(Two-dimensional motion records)
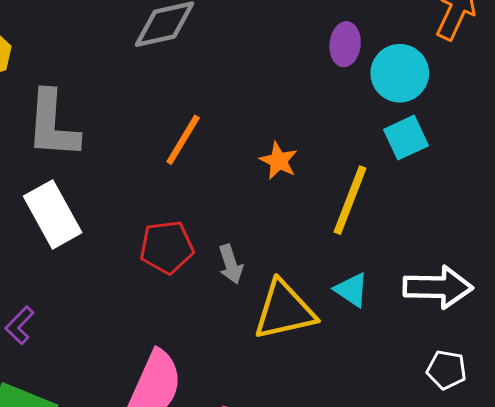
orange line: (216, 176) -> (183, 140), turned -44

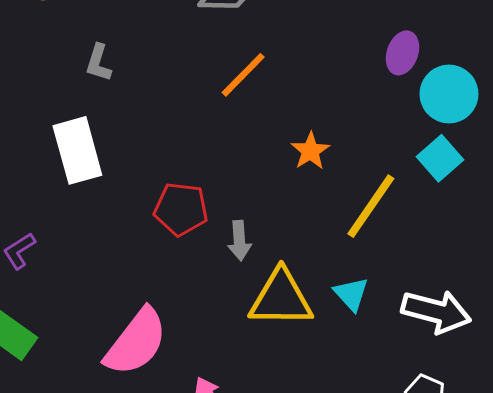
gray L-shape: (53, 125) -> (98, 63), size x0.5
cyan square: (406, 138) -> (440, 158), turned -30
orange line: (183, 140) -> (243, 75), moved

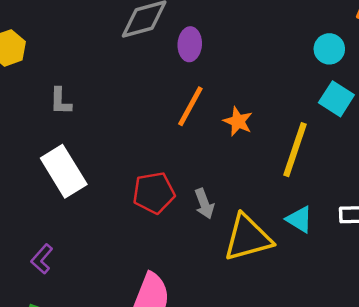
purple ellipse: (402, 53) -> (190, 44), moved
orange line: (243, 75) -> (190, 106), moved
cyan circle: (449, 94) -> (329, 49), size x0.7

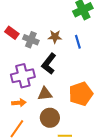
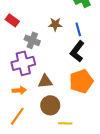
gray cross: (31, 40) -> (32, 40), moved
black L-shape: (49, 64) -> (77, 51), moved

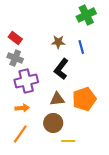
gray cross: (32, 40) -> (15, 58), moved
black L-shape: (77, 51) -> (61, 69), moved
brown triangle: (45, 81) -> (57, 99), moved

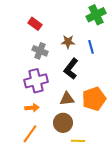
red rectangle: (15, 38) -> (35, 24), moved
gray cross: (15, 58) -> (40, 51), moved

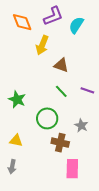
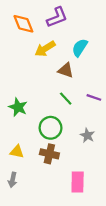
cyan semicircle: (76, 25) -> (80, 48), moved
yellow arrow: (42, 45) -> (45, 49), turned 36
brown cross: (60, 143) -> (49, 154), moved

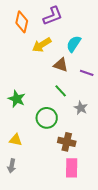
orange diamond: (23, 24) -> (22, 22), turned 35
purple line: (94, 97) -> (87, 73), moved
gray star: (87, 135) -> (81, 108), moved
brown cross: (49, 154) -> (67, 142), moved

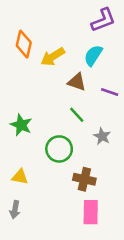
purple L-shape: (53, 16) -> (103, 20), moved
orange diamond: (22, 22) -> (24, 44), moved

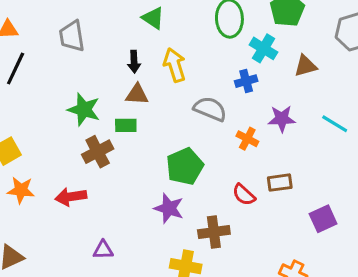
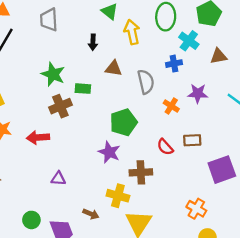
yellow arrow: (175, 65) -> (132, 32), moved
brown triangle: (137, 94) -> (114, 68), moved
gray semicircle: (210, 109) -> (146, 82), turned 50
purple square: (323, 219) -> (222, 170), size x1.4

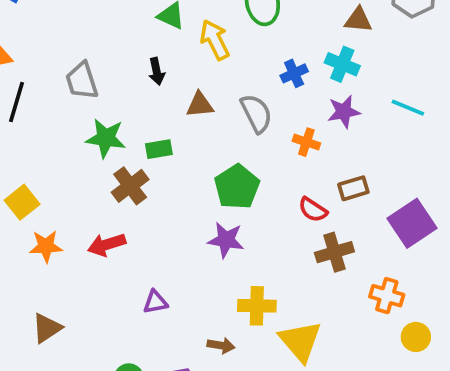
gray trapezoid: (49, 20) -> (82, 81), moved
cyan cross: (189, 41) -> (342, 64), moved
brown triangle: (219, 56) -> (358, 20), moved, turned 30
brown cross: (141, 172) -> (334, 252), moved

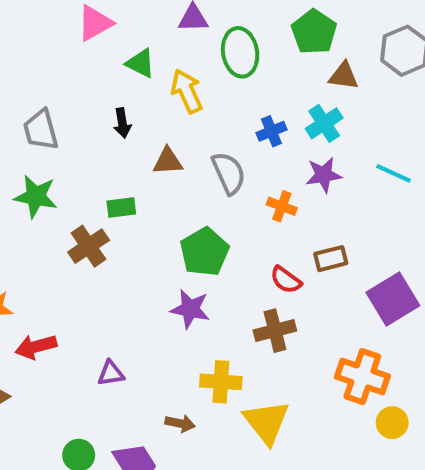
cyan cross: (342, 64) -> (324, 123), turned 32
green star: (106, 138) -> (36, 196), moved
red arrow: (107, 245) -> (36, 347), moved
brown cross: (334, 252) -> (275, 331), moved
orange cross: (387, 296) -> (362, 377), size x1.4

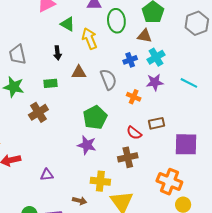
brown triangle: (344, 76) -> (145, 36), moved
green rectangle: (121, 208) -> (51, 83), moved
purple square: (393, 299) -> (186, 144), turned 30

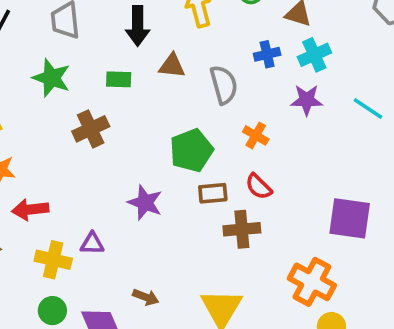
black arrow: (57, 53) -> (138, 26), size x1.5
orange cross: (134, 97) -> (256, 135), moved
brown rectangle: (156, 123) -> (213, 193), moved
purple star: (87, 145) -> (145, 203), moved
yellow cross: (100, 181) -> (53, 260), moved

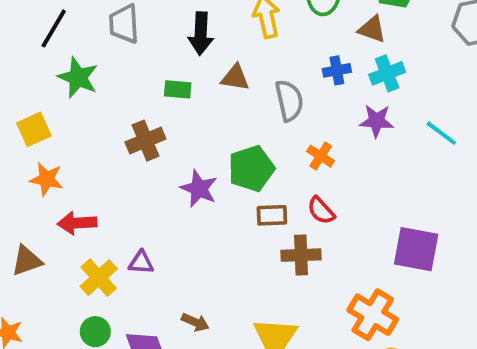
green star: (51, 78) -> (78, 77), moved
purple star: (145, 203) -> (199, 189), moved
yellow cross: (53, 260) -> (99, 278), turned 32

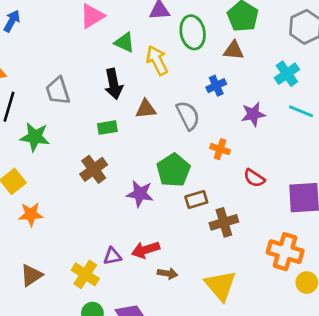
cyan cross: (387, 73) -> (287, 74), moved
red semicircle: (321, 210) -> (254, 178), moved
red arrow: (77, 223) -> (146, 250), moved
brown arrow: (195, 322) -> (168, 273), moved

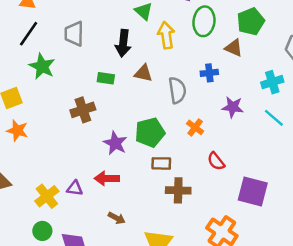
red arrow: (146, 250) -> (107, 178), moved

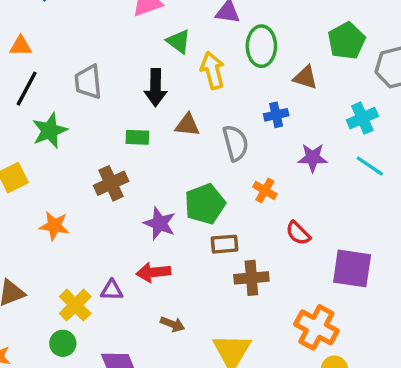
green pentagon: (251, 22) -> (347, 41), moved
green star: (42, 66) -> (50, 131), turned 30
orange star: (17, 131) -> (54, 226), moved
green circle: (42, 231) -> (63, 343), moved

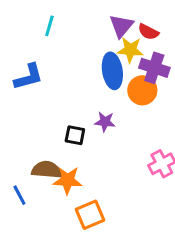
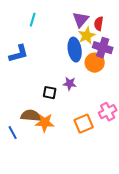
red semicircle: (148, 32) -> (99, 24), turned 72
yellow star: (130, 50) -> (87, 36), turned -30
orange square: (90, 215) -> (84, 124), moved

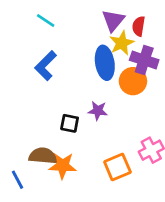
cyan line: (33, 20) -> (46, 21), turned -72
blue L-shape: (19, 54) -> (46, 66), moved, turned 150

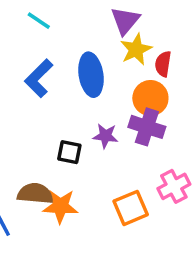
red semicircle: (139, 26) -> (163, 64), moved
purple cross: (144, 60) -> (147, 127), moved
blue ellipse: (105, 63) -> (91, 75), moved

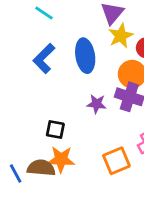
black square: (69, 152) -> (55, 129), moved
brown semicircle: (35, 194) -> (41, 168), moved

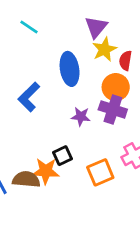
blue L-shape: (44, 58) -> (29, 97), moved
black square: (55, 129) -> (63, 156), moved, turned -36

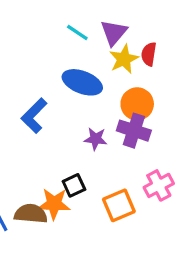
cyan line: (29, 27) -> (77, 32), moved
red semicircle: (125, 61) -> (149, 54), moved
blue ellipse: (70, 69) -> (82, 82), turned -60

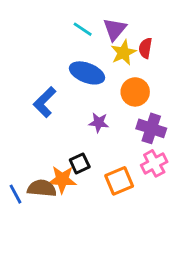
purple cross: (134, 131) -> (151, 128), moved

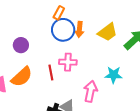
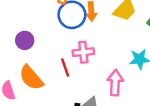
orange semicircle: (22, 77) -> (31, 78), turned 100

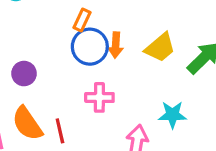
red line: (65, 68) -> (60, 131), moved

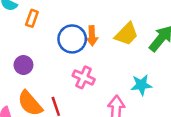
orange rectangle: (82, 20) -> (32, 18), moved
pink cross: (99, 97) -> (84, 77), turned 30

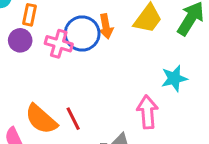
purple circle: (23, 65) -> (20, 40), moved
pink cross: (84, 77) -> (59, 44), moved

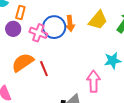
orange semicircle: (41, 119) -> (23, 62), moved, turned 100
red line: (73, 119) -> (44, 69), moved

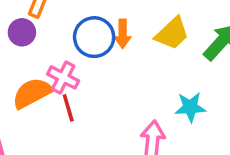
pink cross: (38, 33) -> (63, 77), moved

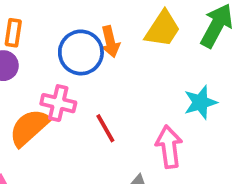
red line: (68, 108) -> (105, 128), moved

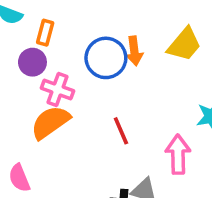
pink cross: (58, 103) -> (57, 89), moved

• [YOUR OBJECTIVE] Leaving each picture behind, please give again exactly the lines above from the one with "brown triangle: (219, 56)" through the one with "red arrow: (107, 245) -> (36, 347), moved", both included, and no others.

• [REPLY TO THE EXERCISE]
brown triangle: (219, 56) -> (358, 20), moved, turned 30
brown cross: (141, 172) -> (334, 252), moved

cyan cross: (342, 64) -> (324, 123), turned 32
green star: (106, 138) -> (36, 196), moved
red arrow: (107, 245) -> (36, 347), moved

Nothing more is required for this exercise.